§ **Exercise brief**
Your reply should hold every entry below exactly as written and none of the pictures.
[Opening Extracted entries section]
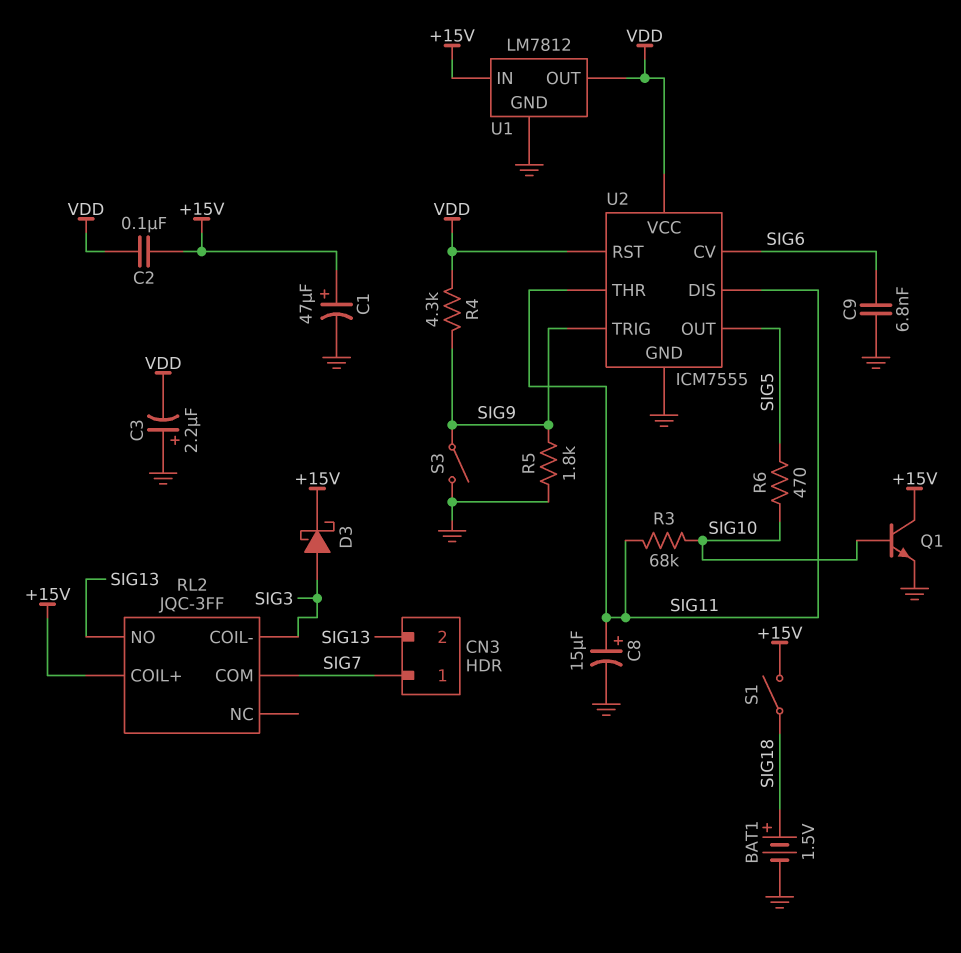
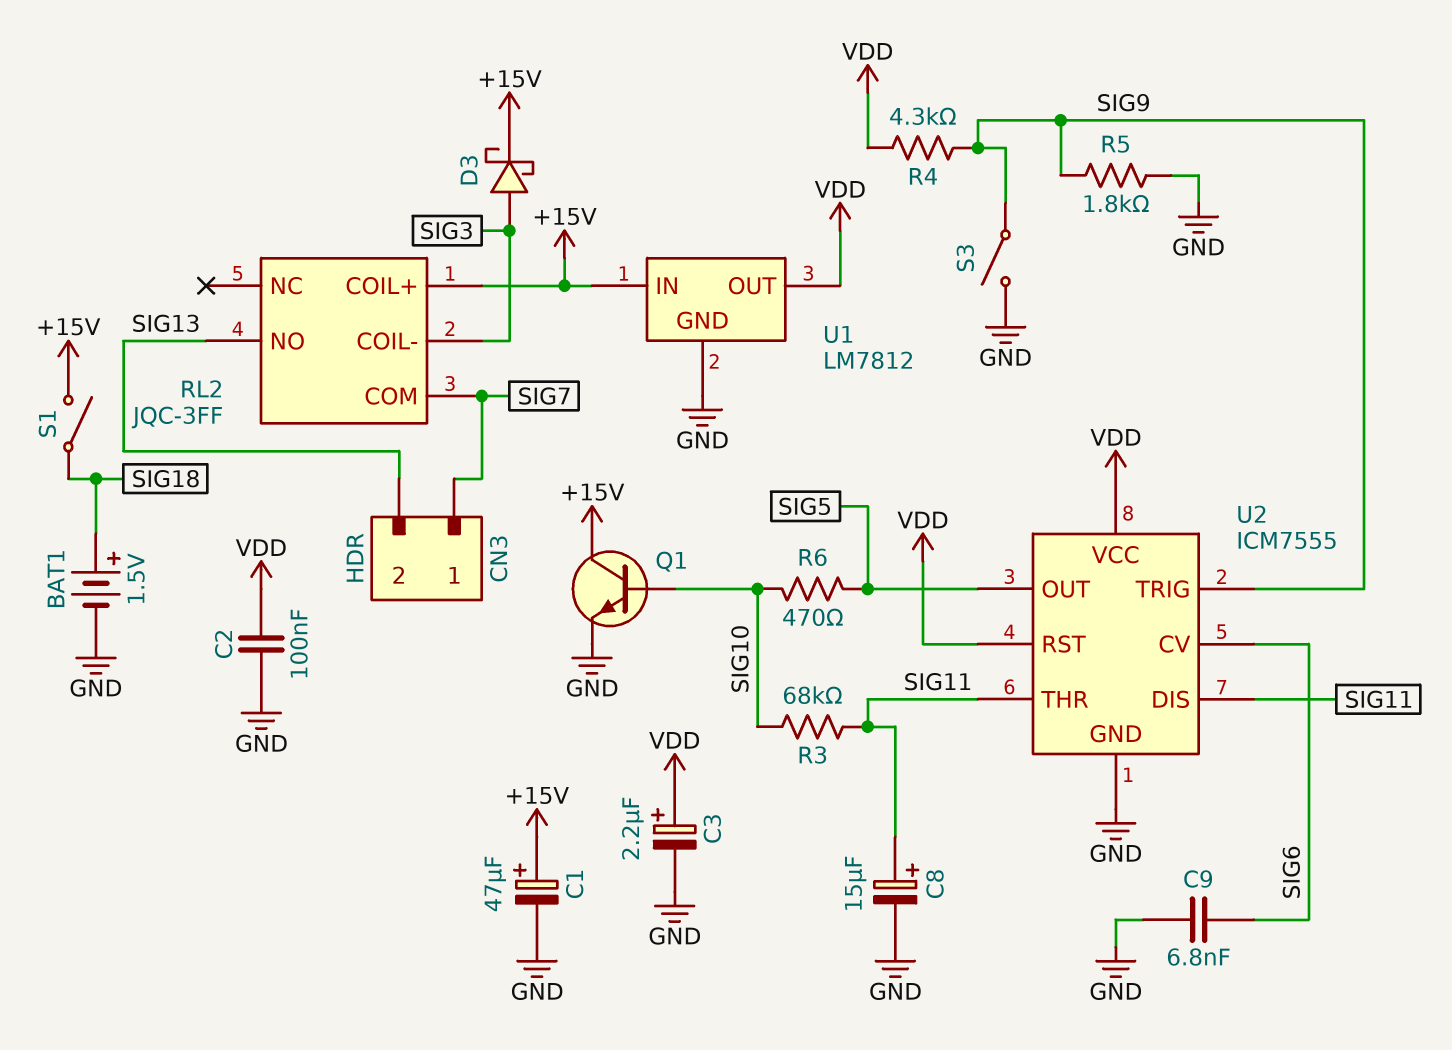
C2: 100nF (+15V, VDD) -> 100nF (GND, VDD)
C3: 2.2uF (plus GND, minus VDD) -> 2.2uF (plus VDD, minus GND)

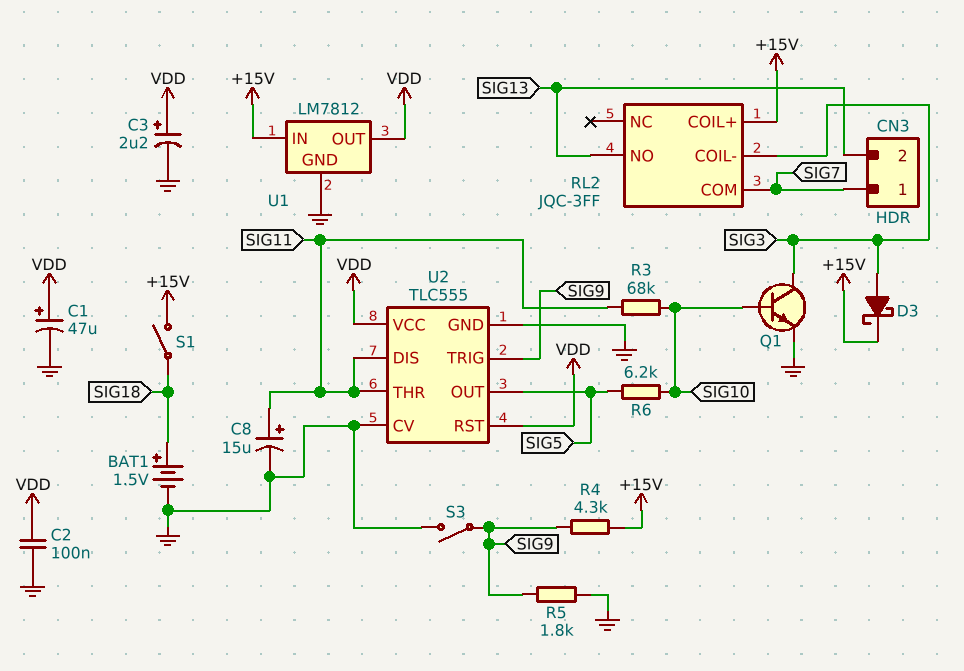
C1: 47uF (plus +15V, minus GND) -> 47uF (plus VDD, minus GND)
C9: 6.8nF (GND, SIG6) -> none
Q1: NPN (B SIG10, C +15V, E GND) -> NPN (B SIG10, C SIG3, E GND)
R4: 4.3k (SIG9, VDD) -> 4.3k (+15V, SIG9)
R6: 470 (SIG5, SIG10) -> 6.2k (SIG5, SIG10)
U2: ICM7555 -> TLC555
U2 pin CV: SIG6 -> GND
[Closing Extracted entries section]
§ **Answer section**
C2: 100nF (+15V, VDD) -> 100nF (GND, VDD)
C3: 2.2uF (plus GND, minus VDD) -> 2.2uF (plus VDD, minus GND)

C1: 47uF (plus +15V, minus GND) -> 47uF (plus VDD, minus GND)
C9: 6.8nF (GND, SIG6) -> none
Q1: NPN (B SIG10, C +15V, E GND) -> NPN (B SIG10, C SIG3, E GND)
R4: 4.3k (SIG9, VDD) -> 4.3k (+15V, SIG9)
R6: 470 (SIG5, SIG10) -> 6.2k (SIG5, SIG10)
U2: ICM7555 -> TLC555
U2 pin CV: SIG6 -> GND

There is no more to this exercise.